Records from a data source:
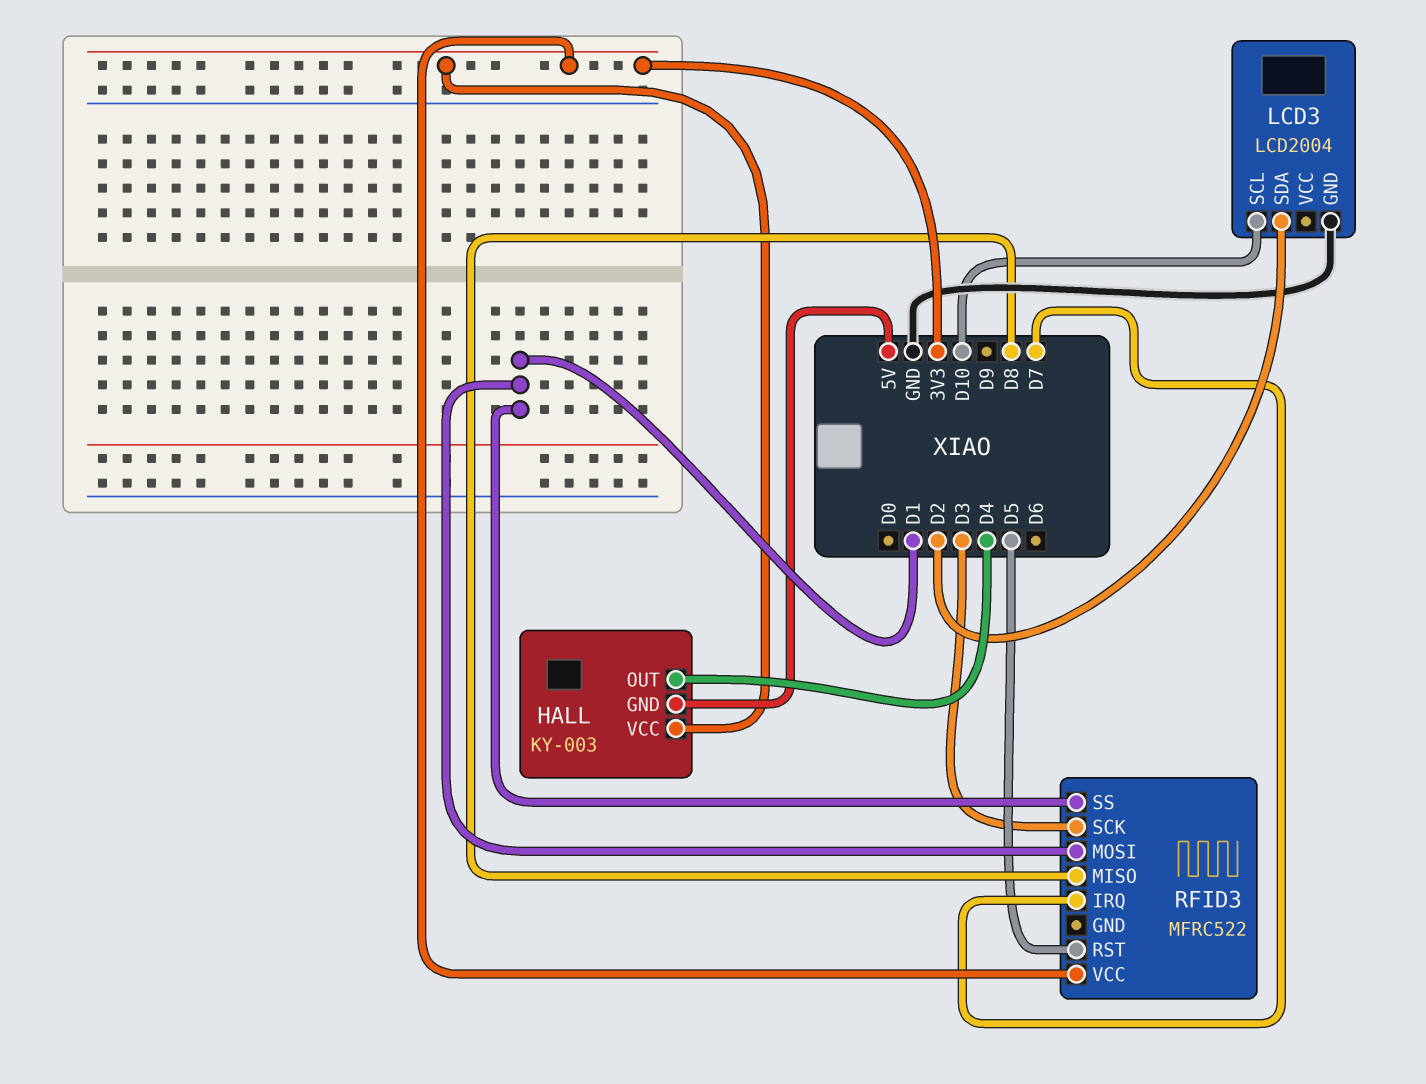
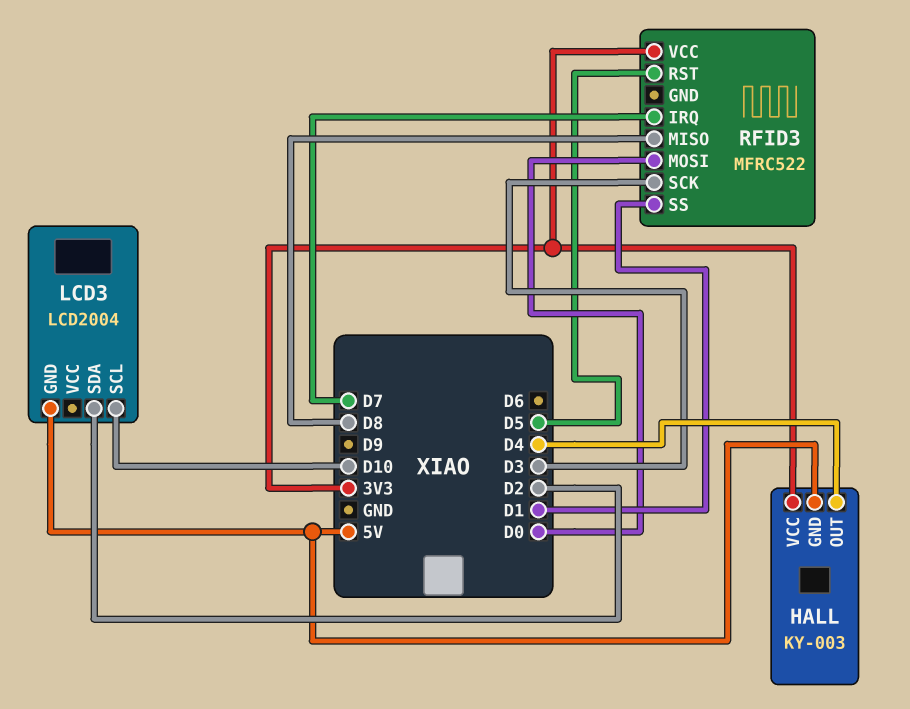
LCD3 pin GND: GND -> 5V
RFID3 pin MOSI: D1 -> D0

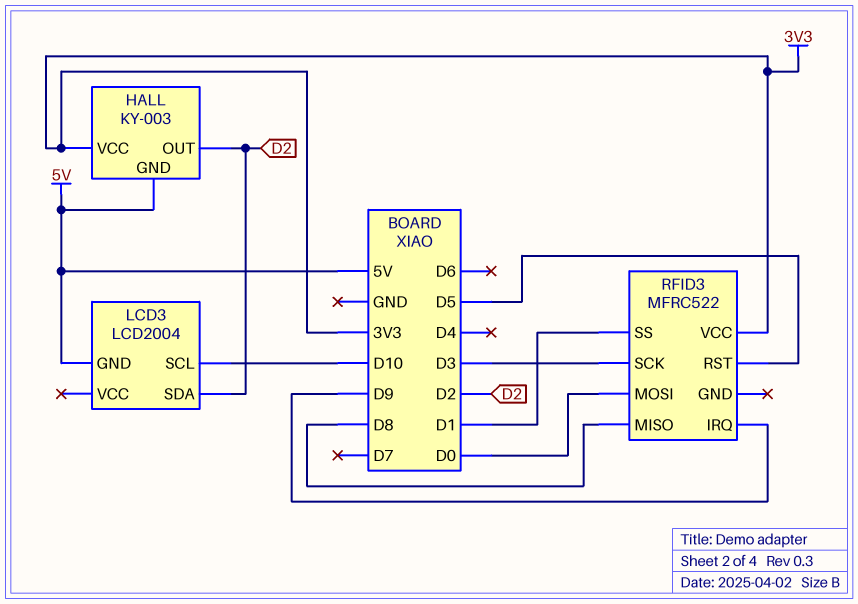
HALL pin OUT: D4 -> D2
RFID3 pin IRQ: D7 -> D9

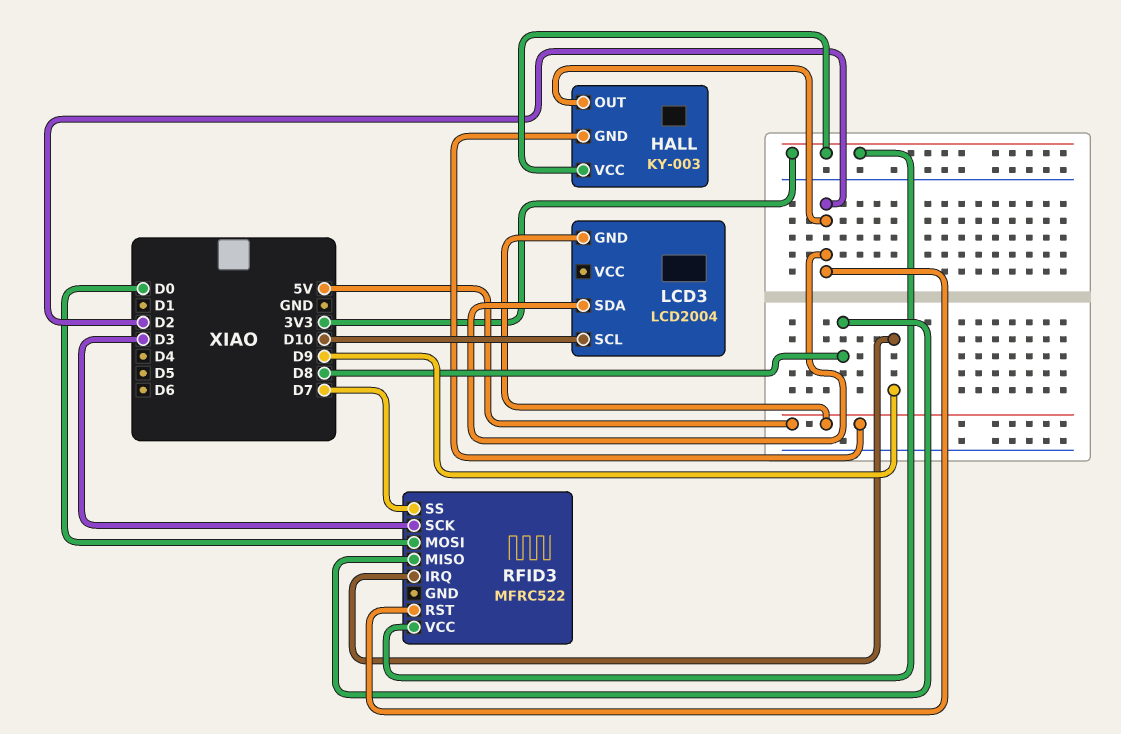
RFID3 pin RST: D5 -> D2
RFID3 pin SS: D1 -> D7

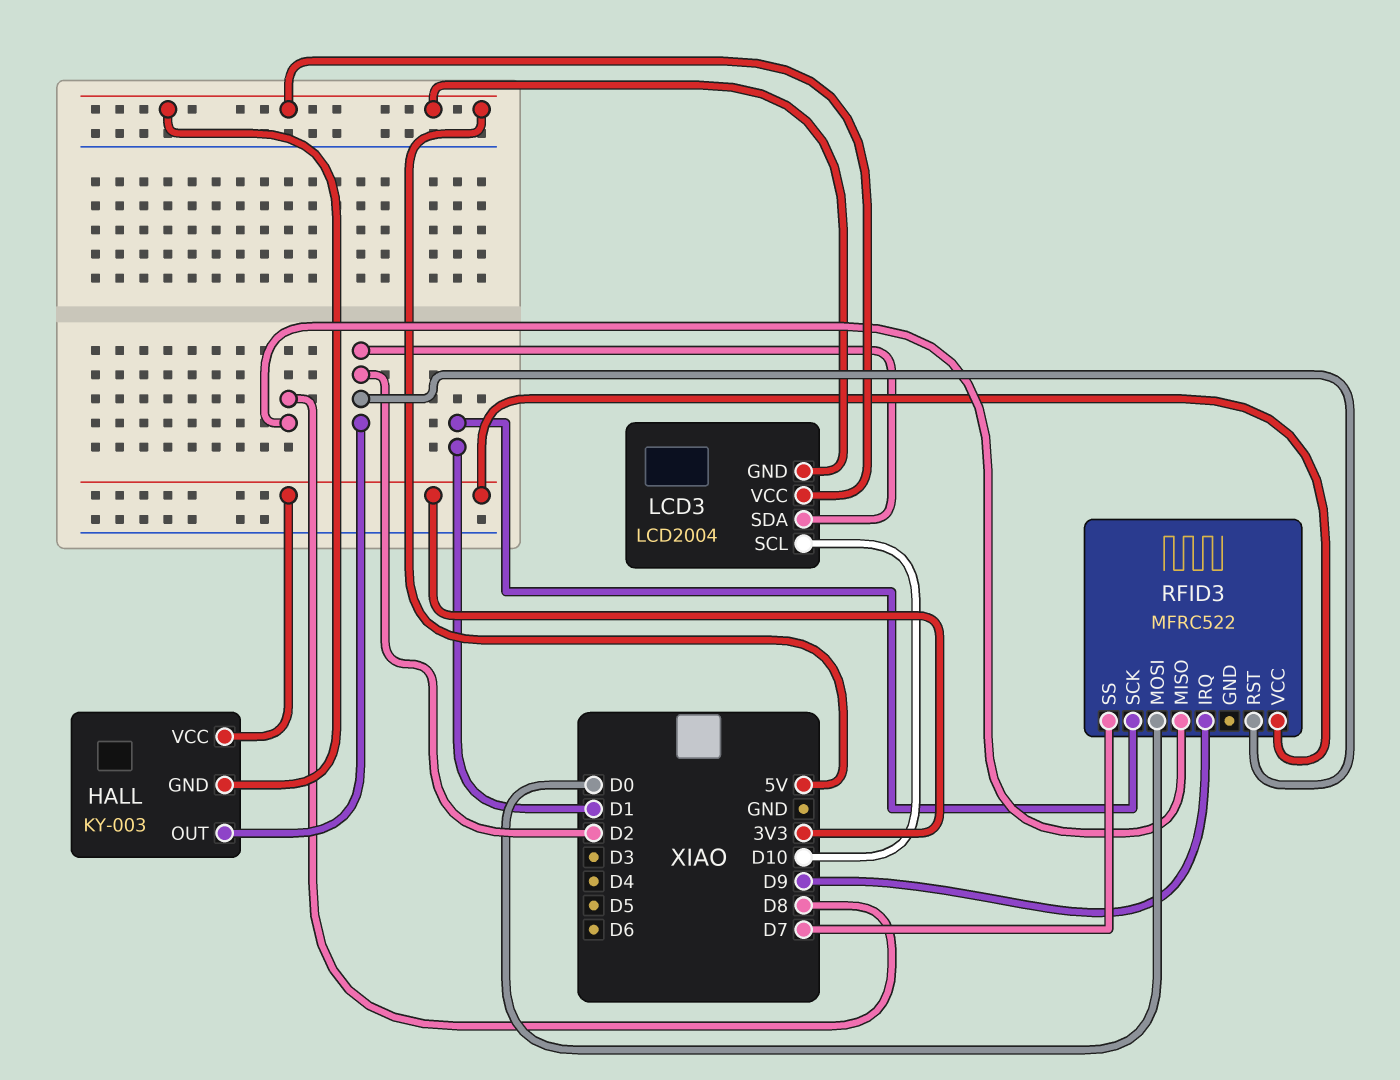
LCD3 pin VCC: none -> 5V
RFID3 pin SCK: D3 -> D1

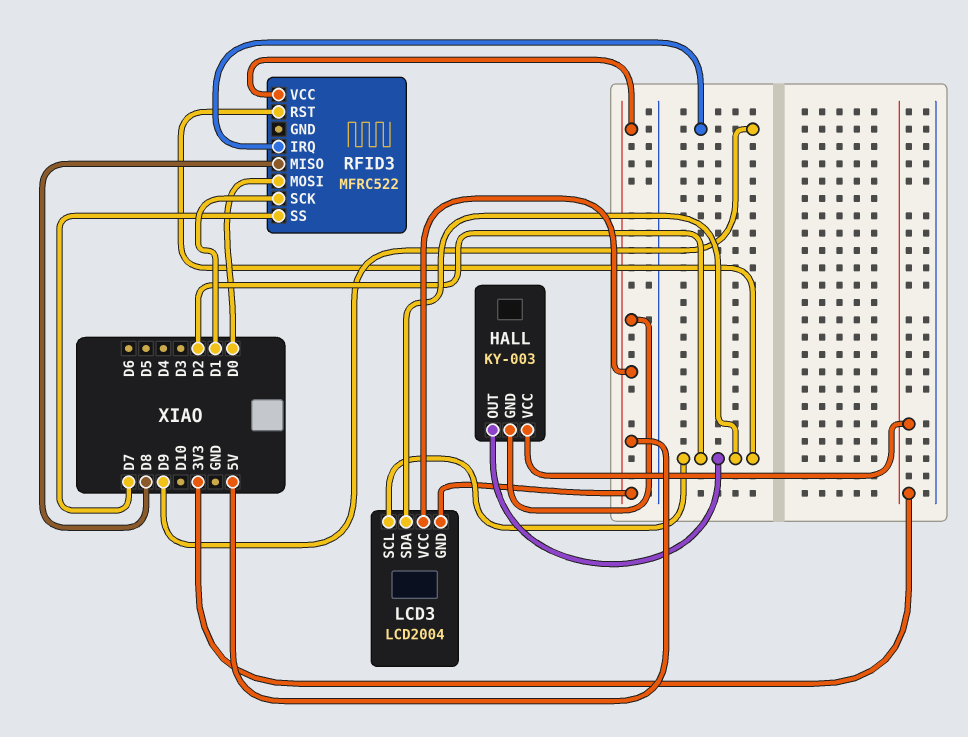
LCD3 pin SCL: D10 -> D2
RFID3 pin VCC: 3V3 -> 5V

### TO DO
Reproduce each entry precisely; the pictures stay out.

### REPLY
LCD3 pin GND: GND -> 5V
RFID3 pin MOSI: D1 -> D0

HALL pin OUT: D4 -> D2
RFID3 pin IRQ: D7 -> D9

RFID3 pin RST: D5 -> D2
RFID3 pin SS: D1 -> D7

LCD3 pin VCC: none -> 5V
RFID3 pin SCK: D3 -> D1

LCD3 pin SCL: D10 -> D2
RFID3 pin VCC: 3V3 -> 5V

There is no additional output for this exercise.